__WHAT THE EXERCISE ASKS__
Set down every record below exactly as it stands, with the pictures omitted.

__DATA TO PROCESS__
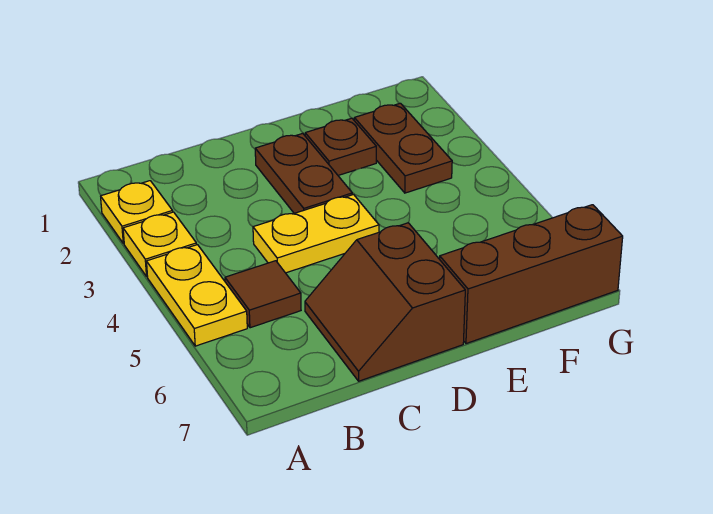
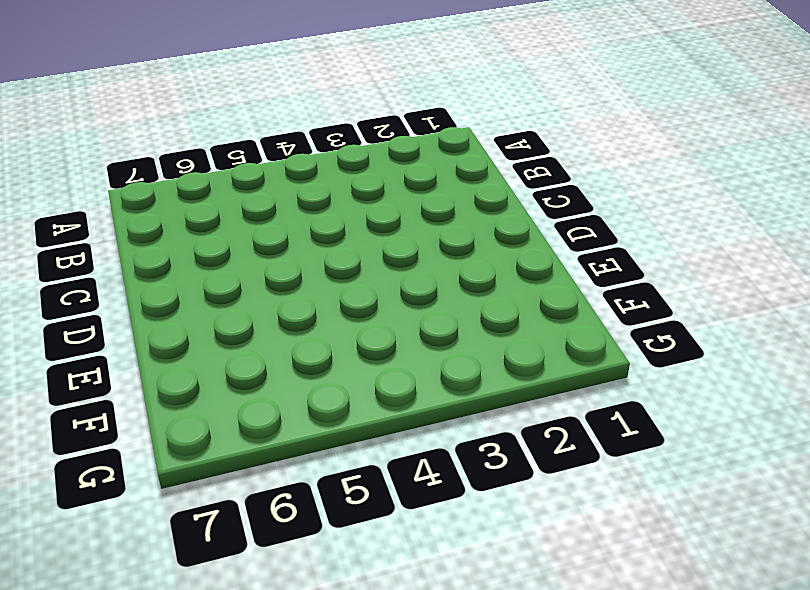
none -> yellow plate A2 level 1
none -> yellow plate A3 level 1

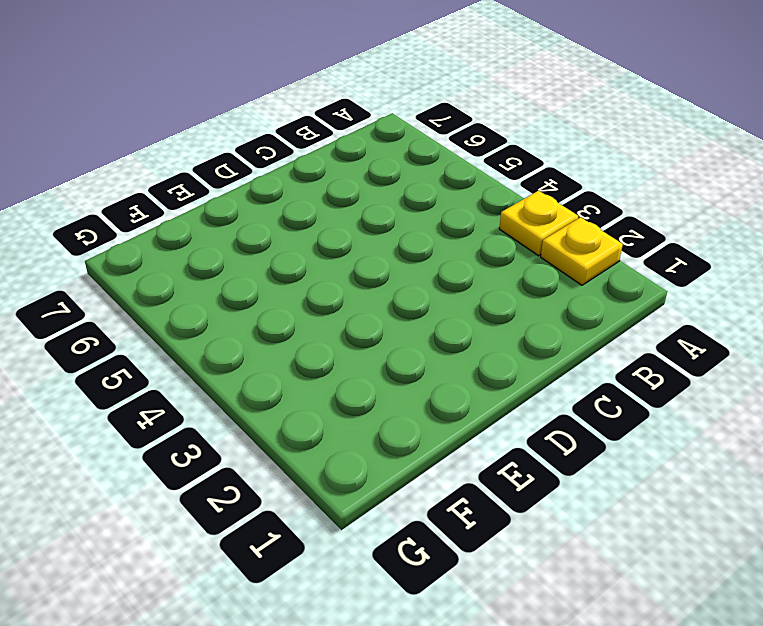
none -> yellow plate A4:A5 level 1
none -> brown tile B5 level 1

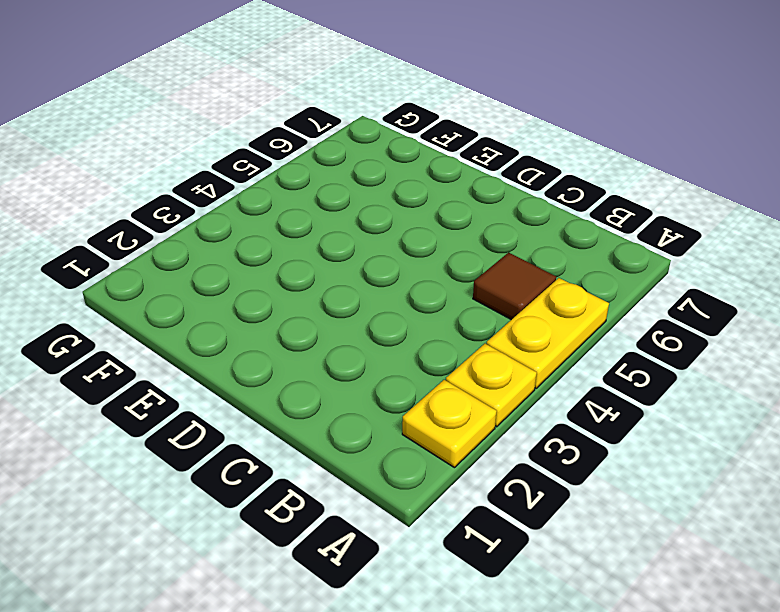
none -> yellow plate C4:D4 level 1
none -> brown slope C6:D7 level 1 top D

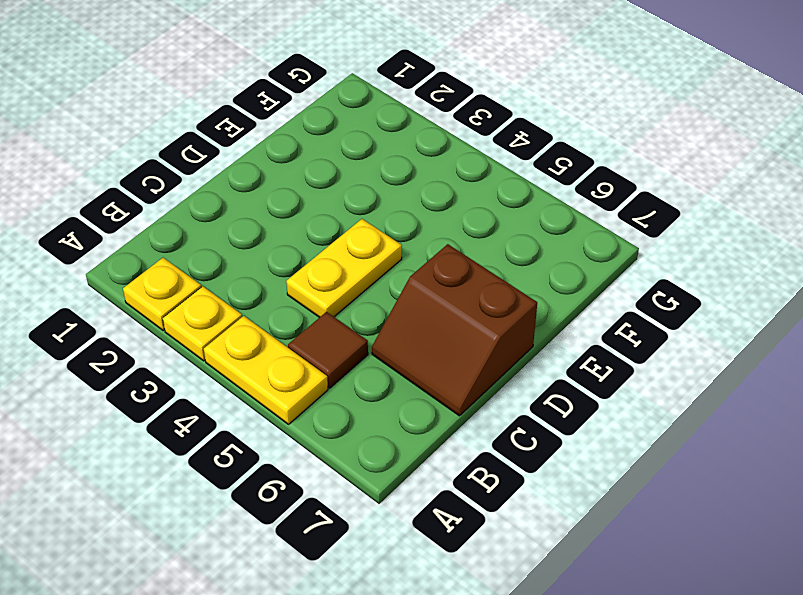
none -> brown plate D2:D3 level 1
none -> brown plate E2 level 1

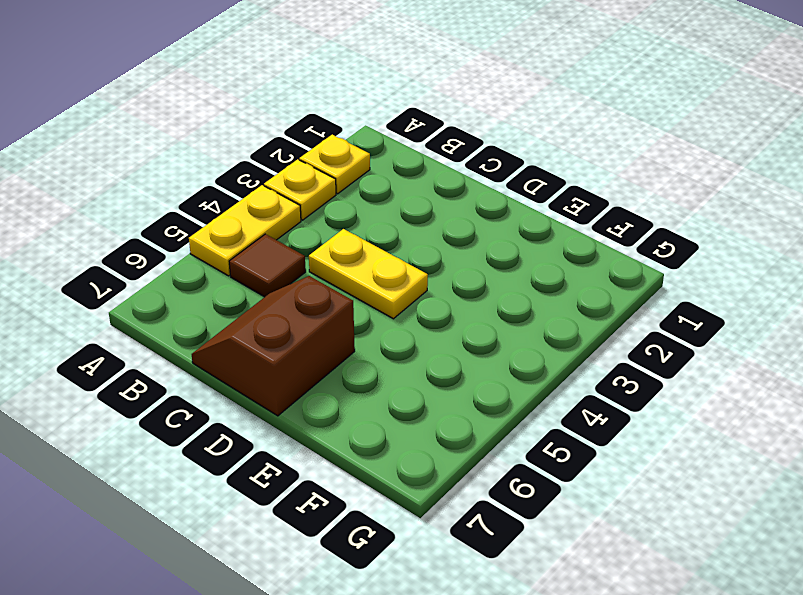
none -> brown plate D2:D3 level 1
none -> brown plate E2 level 1

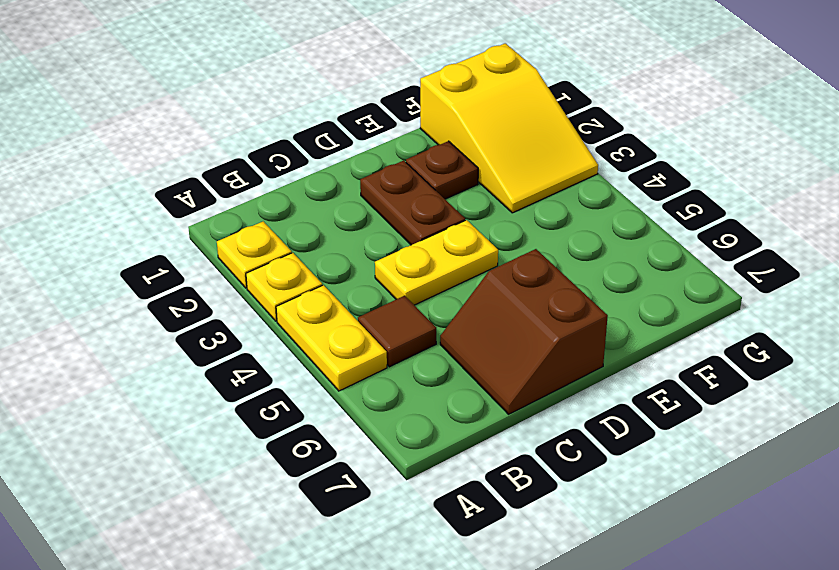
yellow slope F1:G3 level 1 top 1 -> brown plate F2:F3 level 1
none -> brown brick E7:G7 level 1

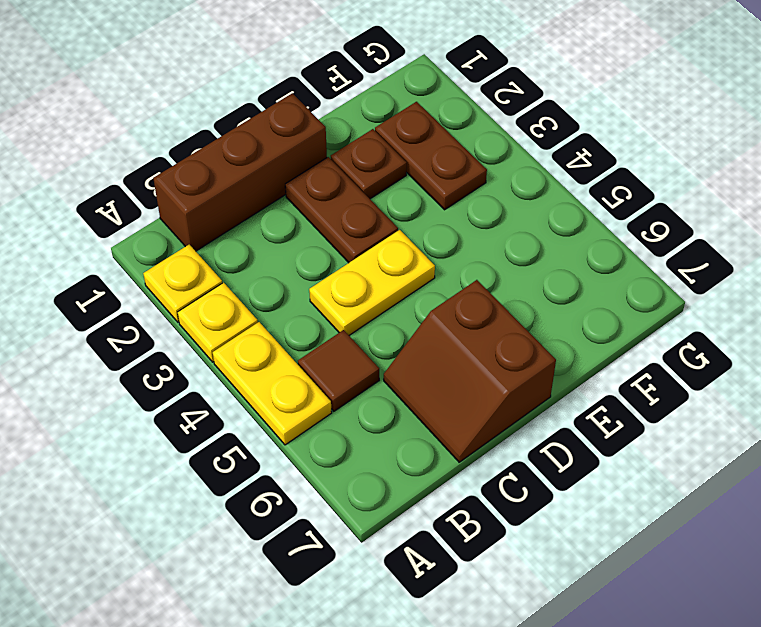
brown brick B1:D1 level 1 -> brown brick E7:G7 level 1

__EXERCISE OUTPUT__
none -> yellow plate A2 level 1
none -> yellow plate A3 level 1

none -> yellow plate A4:A5 level 1
none -> brown tile B5 level 1

none -> yellow plate C4:D4 level 1
none -> brown slope C6:D7 level 1 top D

none -> brown plate D2:D3 level 1
none -> brown plate E2 level 1

none -> brown plate D2:D3 level 1
none -> brown plate E2 level 1

yellow slope F1:G3 level 1 top 1 -> brown plate F2:F3 level 1
none -> brown brick E7:G7 level 1

brown brick B1:D1 level 1 -> brown brick E7:G7 level 1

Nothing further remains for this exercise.